**About this exercise**
Whenever a line in this data holds the word "blue", report that line in full.

Collected data:
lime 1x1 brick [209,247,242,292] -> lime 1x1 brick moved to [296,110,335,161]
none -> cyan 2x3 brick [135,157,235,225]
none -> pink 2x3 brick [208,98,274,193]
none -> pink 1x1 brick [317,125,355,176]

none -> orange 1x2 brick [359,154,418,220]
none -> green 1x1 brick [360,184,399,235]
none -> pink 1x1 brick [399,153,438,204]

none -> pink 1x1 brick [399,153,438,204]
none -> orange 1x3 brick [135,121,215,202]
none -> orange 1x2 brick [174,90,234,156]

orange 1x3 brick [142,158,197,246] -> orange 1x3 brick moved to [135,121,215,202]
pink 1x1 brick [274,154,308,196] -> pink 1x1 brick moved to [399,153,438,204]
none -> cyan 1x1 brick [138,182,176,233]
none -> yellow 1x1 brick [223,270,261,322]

---

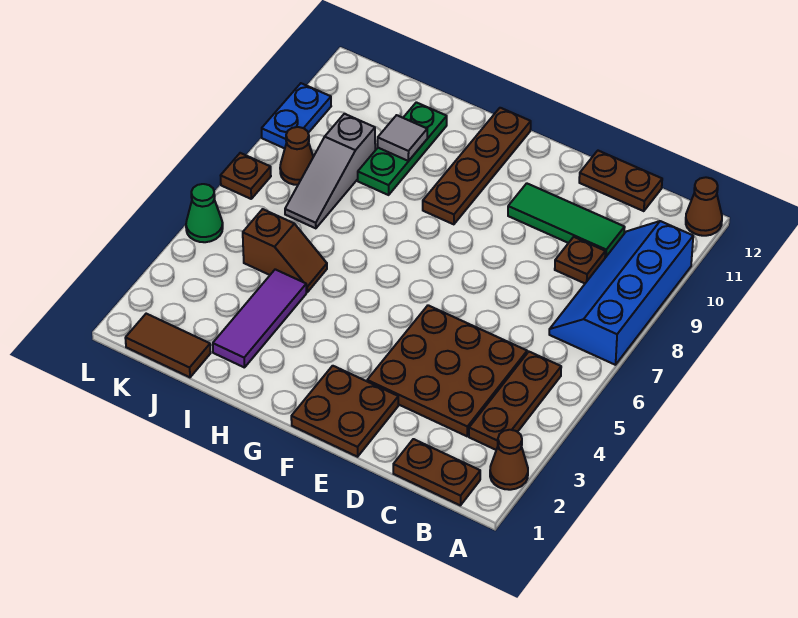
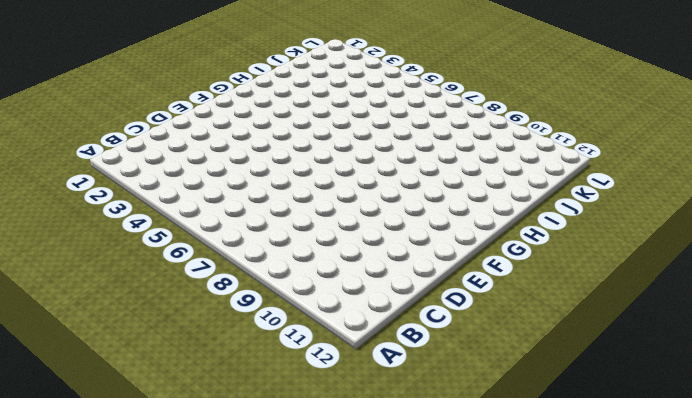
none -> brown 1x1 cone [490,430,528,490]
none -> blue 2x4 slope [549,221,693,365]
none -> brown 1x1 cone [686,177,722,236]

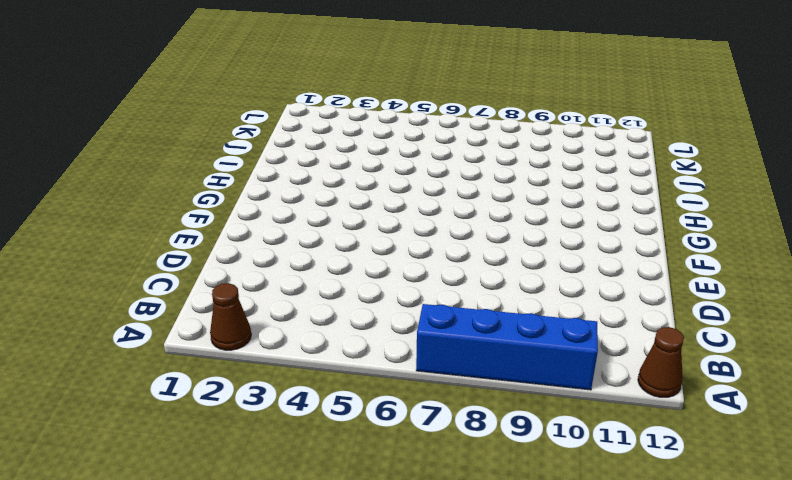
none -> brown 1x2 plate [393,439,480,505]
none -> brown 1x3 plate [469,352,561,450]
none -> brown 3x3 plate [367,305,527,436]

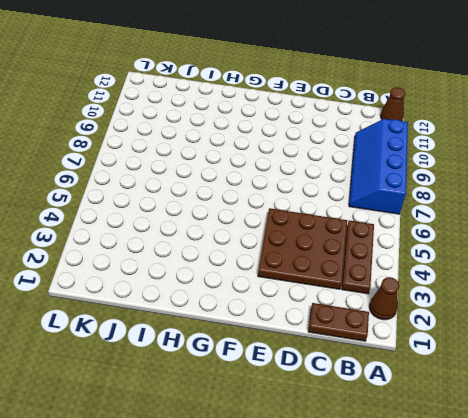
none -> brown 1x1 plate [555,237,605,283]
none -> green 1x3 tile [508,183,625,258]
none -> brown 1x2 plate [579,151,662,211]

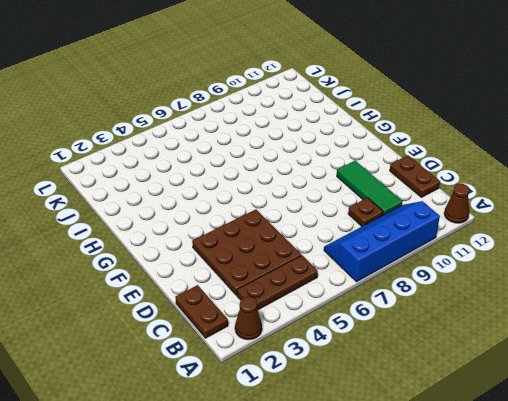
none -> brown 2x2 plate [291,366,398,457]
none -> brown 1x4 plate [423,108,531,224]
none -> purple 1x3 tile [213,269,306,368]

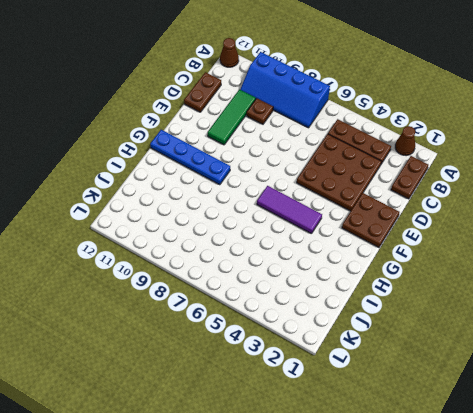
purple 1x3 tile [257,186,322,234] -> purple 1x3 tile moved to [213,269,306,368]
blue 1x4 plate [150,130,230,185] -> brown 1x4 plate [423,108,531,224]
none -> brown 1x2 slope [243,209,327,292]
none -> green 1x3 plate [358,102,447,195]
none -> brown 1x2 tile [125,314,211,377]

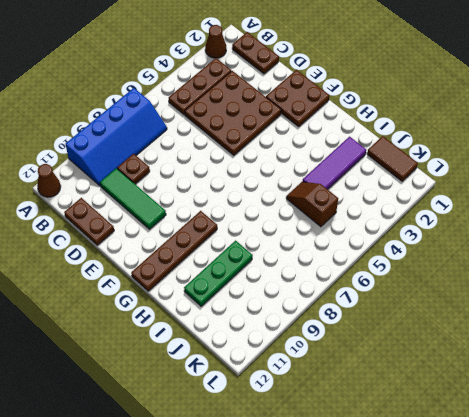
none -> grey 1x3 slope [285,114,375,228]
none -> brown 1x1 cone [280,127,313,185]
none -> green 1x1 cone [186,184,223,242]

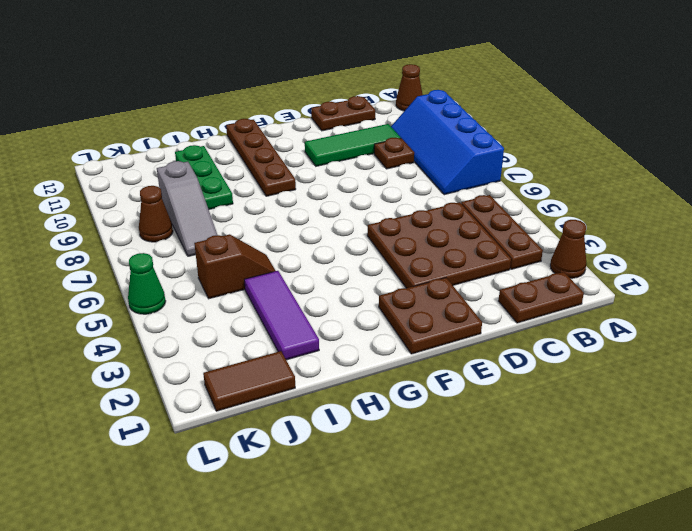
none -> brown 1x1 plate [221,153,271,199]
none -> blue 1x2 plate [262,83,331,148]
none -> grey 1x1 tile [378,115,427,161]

**Solution to this problem**
none -> blue 2x4 slope [549,221,693,365]
blue 1x4 plate [150,130,230,185] -> brown 1x4 plate [423,108,531,224]
none -> blue 1x2 plate [262,83,331,148]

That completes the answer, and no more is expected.